=== Begin Enclosure ===

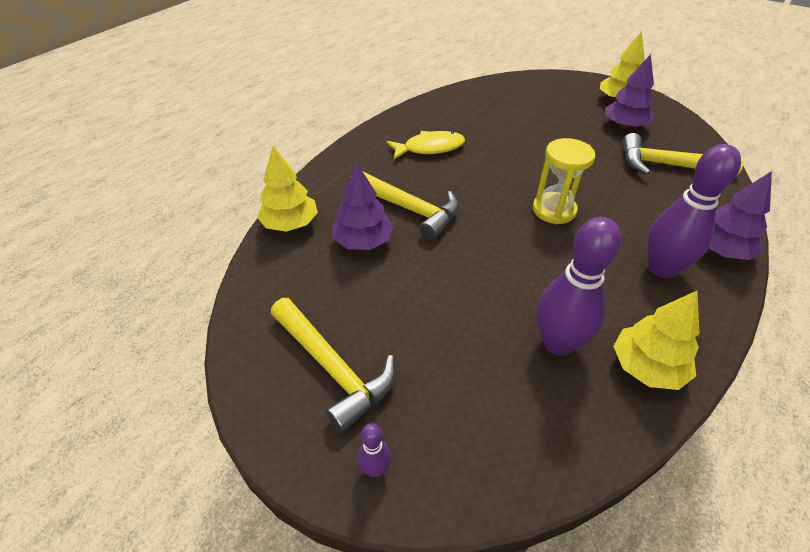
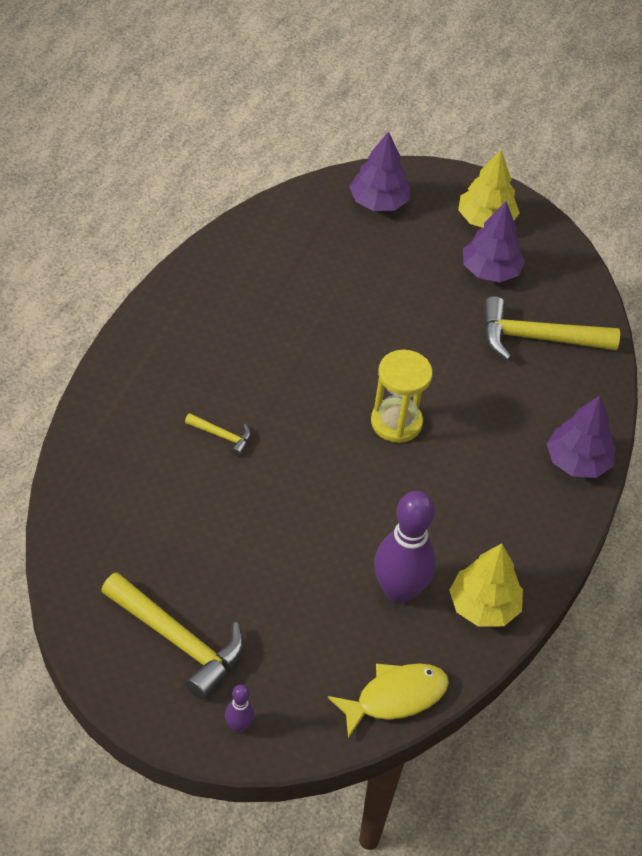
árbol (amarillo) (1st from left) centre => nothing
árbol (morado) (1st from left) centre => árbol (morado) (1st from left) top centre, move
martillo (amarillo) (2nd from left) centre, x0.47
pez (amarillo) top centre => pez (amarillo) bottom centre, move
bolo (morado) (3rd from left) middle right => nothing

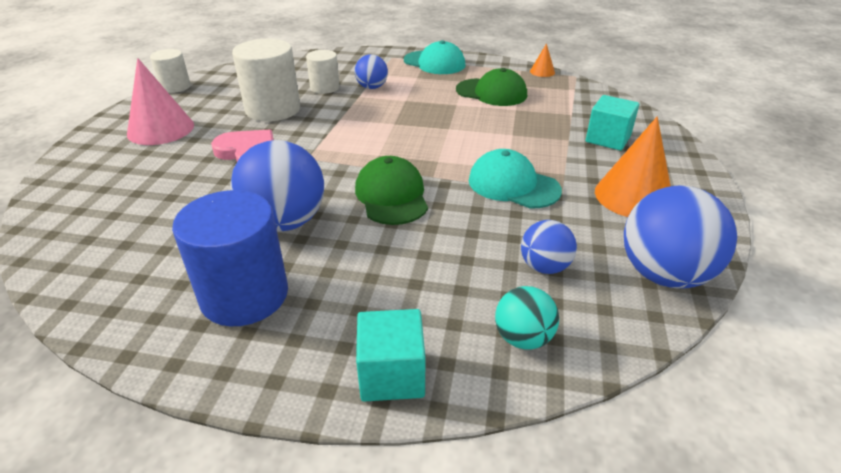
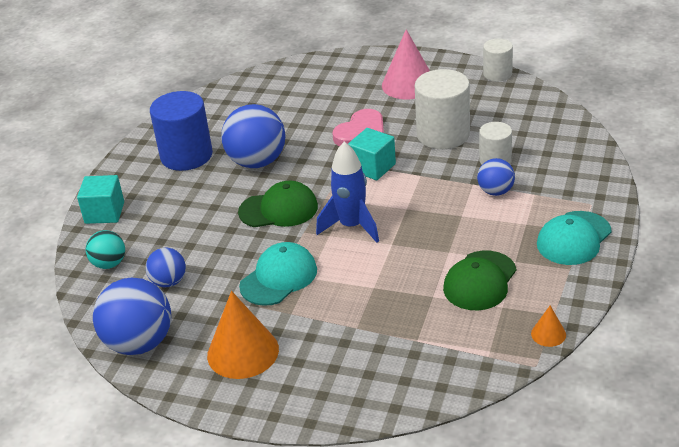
cubo (turquesa) (2nd from left) top right => cubo (turquesa) (2nd from left) centre, move
nothing => cohete (azul) centre

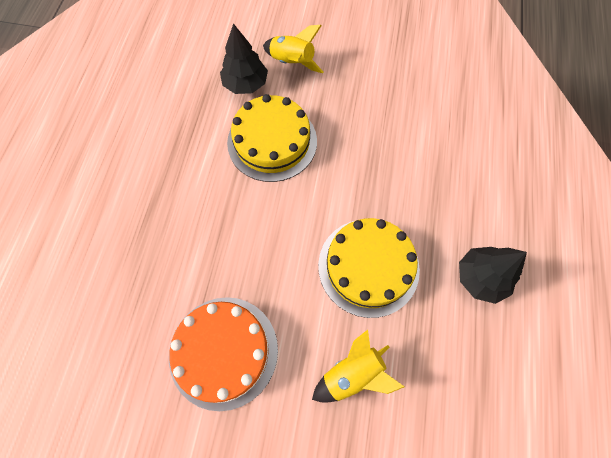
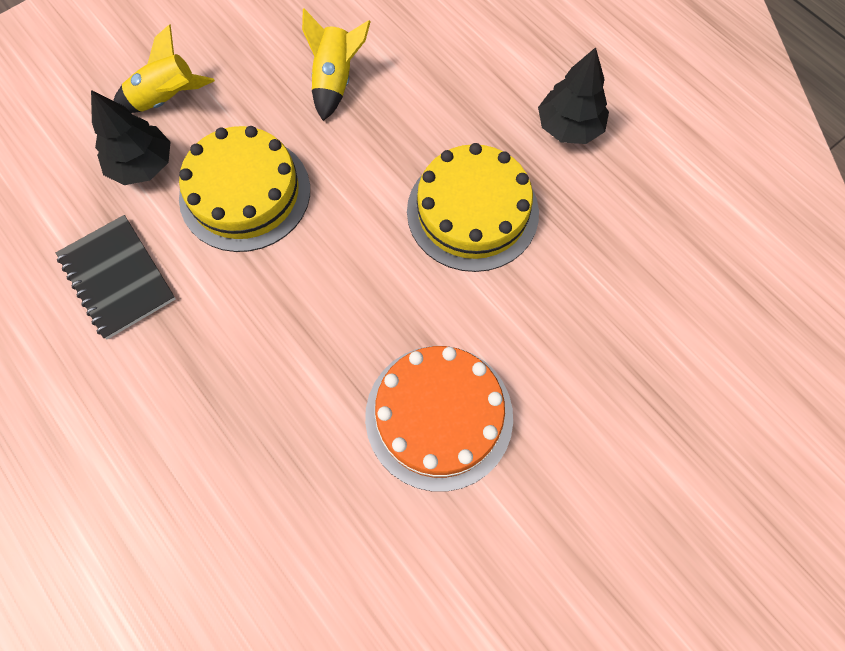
cohete (amarillo) (2nd from left) bottom centre => cohete (amarillo) (2nd from left) top centre, move
nothing => cuaderno (negro) middle left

=== End Enclosure ===

Problem requirements =
Please transcribe the lines from the one containing "bolo (morado) (3rd" to the last line of the listing, both included, exactly and with nothing added, leaving every picture out.

Exercise response =
bolo (morado) (3rd from left) middle right => nothing

cubo (turquesa) (2nd from left) top right => cubo (turquesa) (2nd from left) centre, move
nothing => cohete (azul) centre

cohete (amarillo) (2nd from left) bottom centre => cohete (amarillo) (2nd from left) top centre, move
nothing => cuaderno (negro) middle left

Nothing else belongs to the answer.